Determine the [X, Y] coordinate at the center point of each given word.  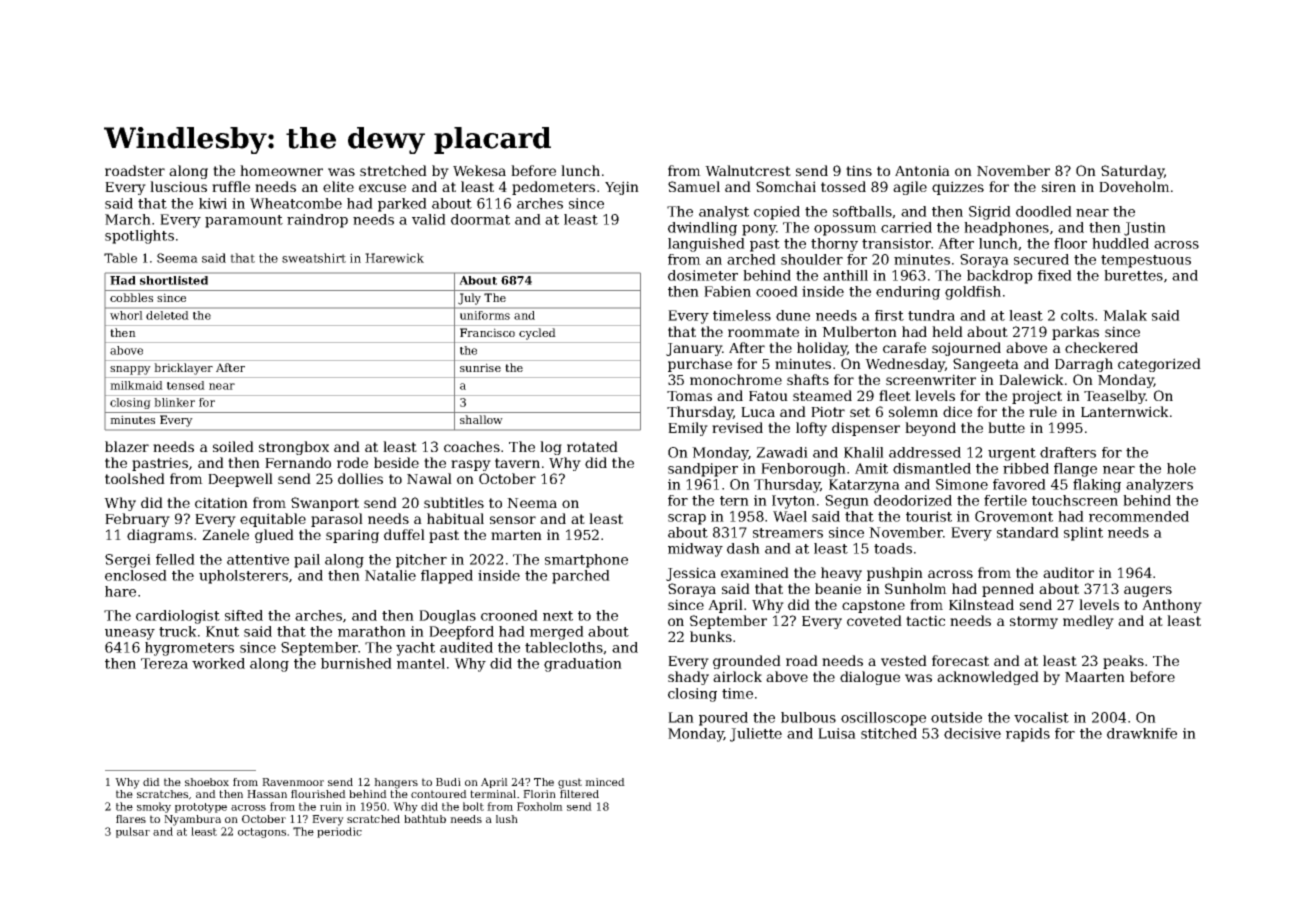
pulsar [133, 832]
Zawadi [782, 452]
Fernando [298, 462]
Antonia [922, 170]
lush [507, 819]
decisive [972, 733]
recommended [1139, 516]
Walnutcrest [748, 170]
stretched [393, 170]
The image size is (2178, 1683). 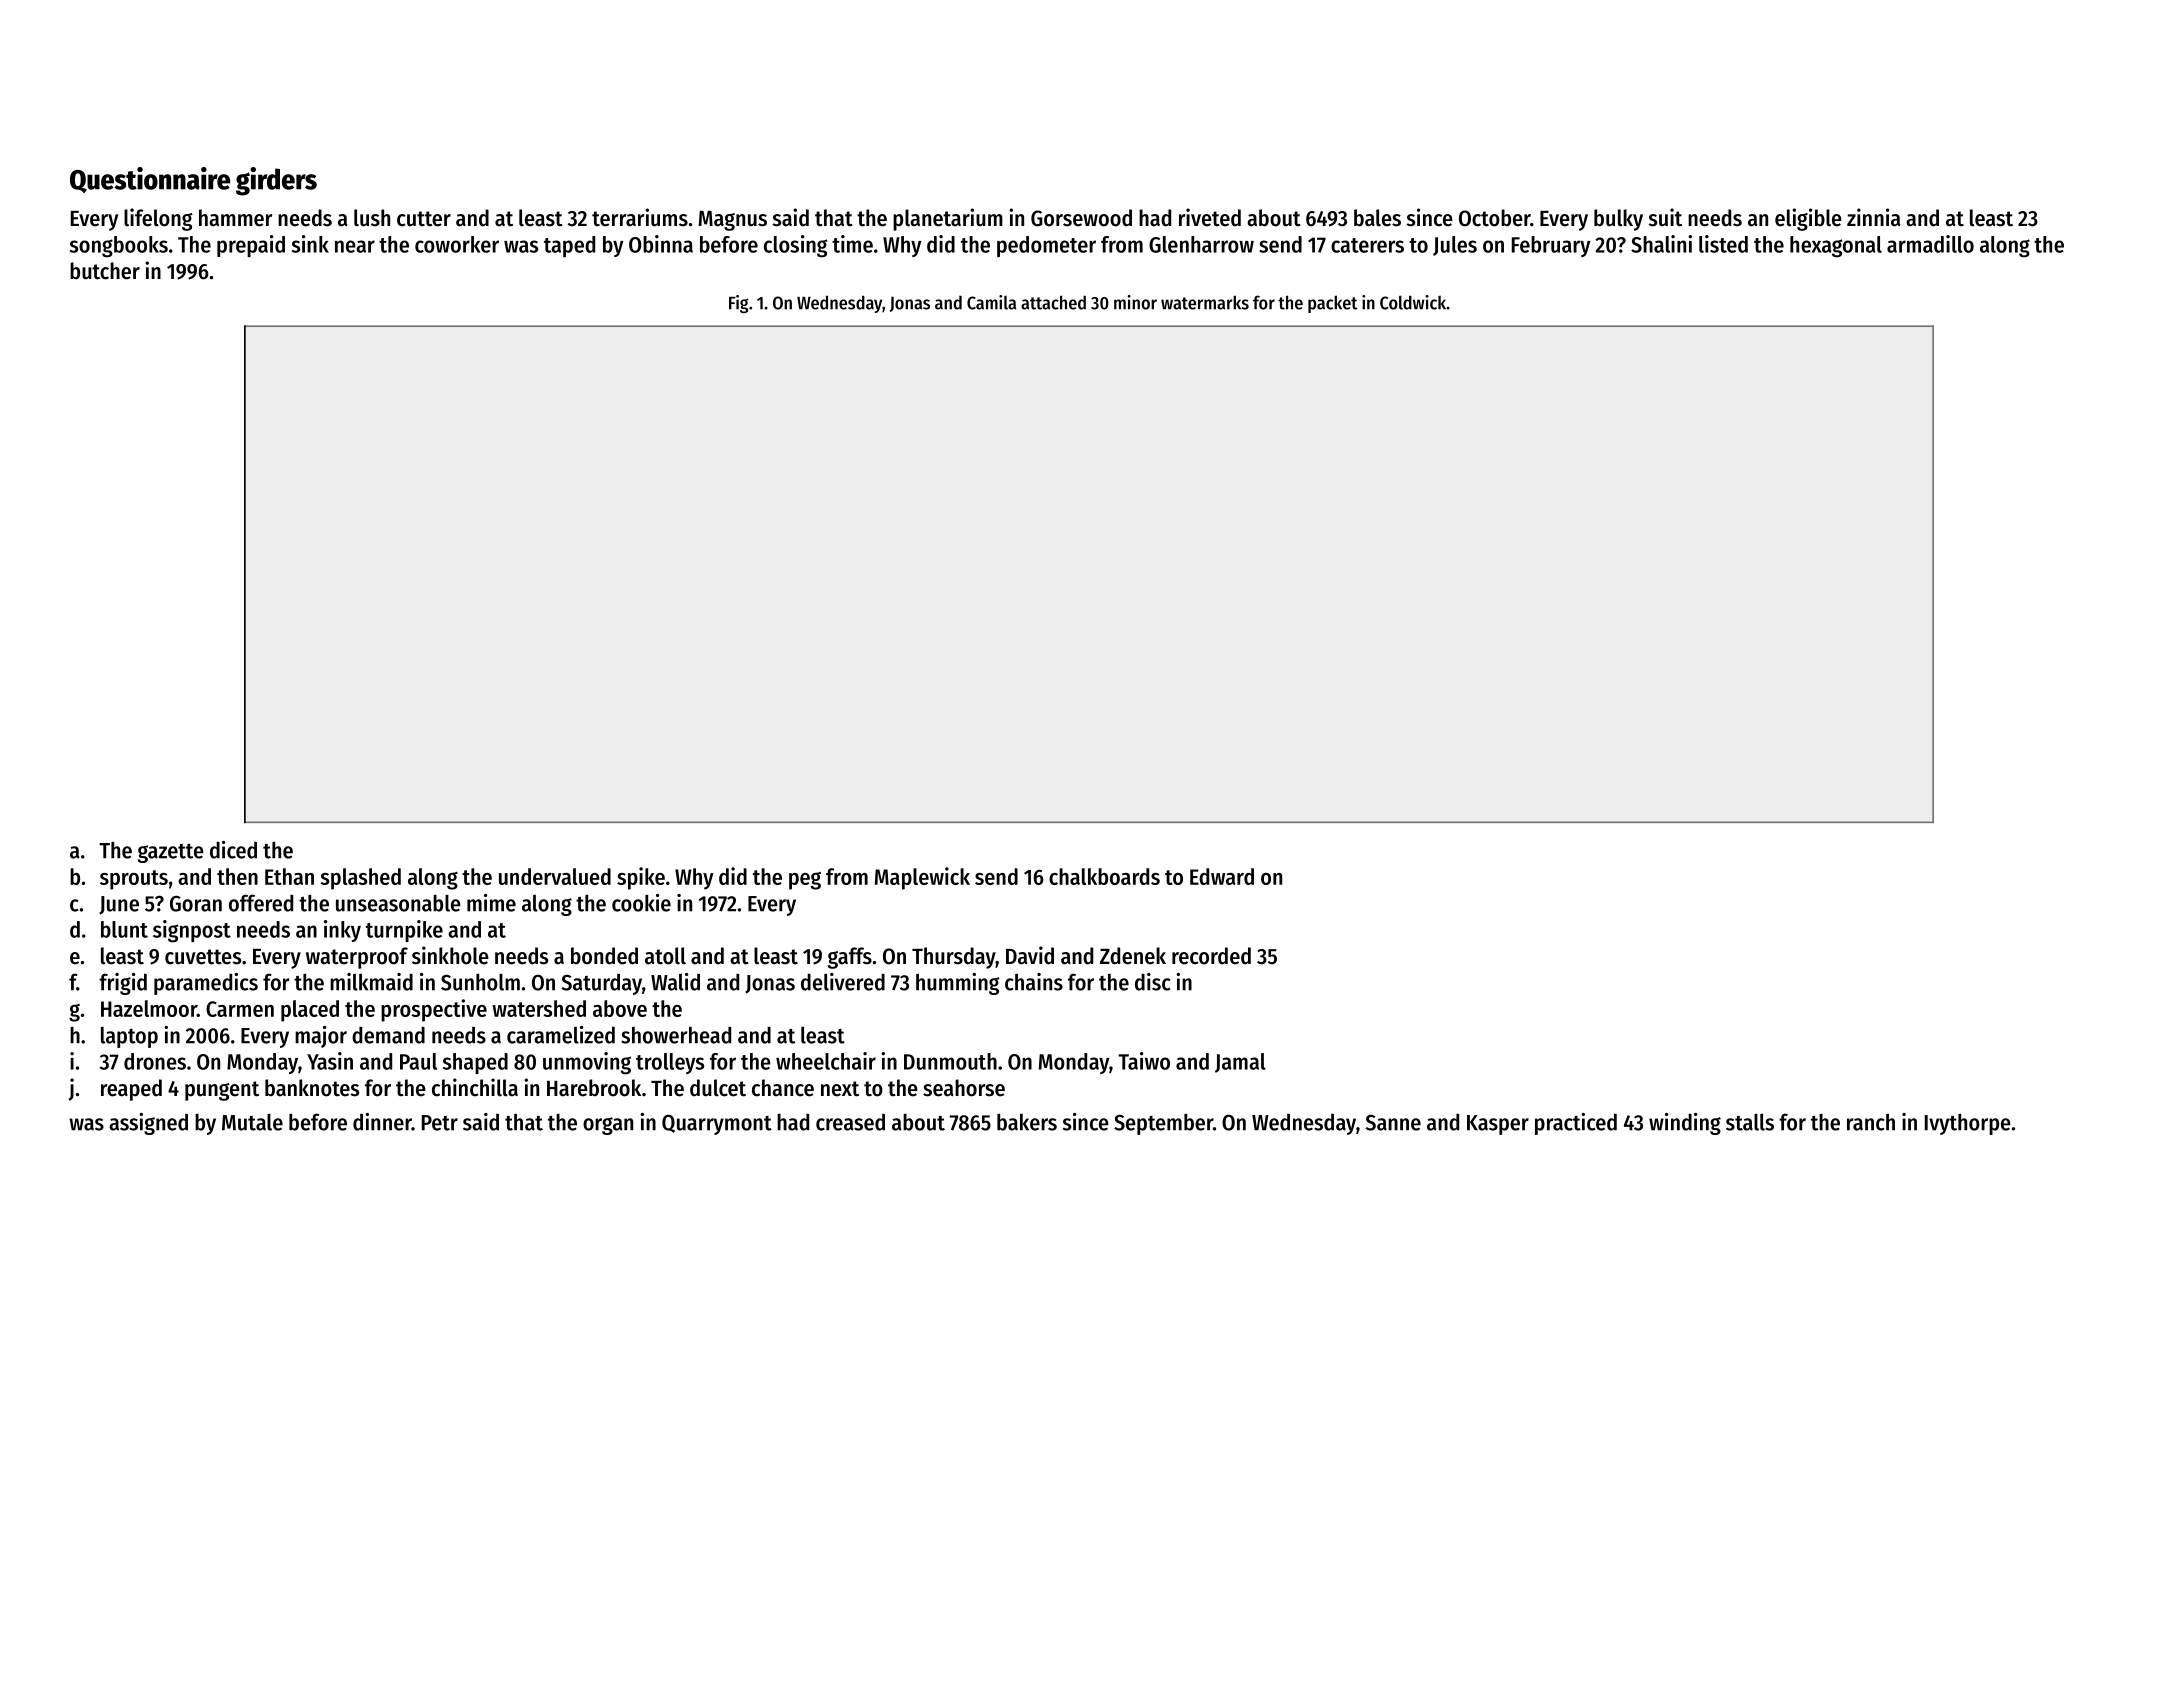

- _PROBLEM TO SOLVE_: Copy the records from the line with "Zawadi [782, 452]" through the end of the records, reproducing each line without change. Leave the pictures out of your answer.

- _CORRECT RESPONSE_:
Zawadi [782, 452]
Fernando [298, 462]
Antonia [922, 170]
lush [507, 819]
decisive [972, 733]
recommended [1139, 516]
Walnutcrest [748, 170]
stretched [393, 170]
The image size is (2178, 1683). 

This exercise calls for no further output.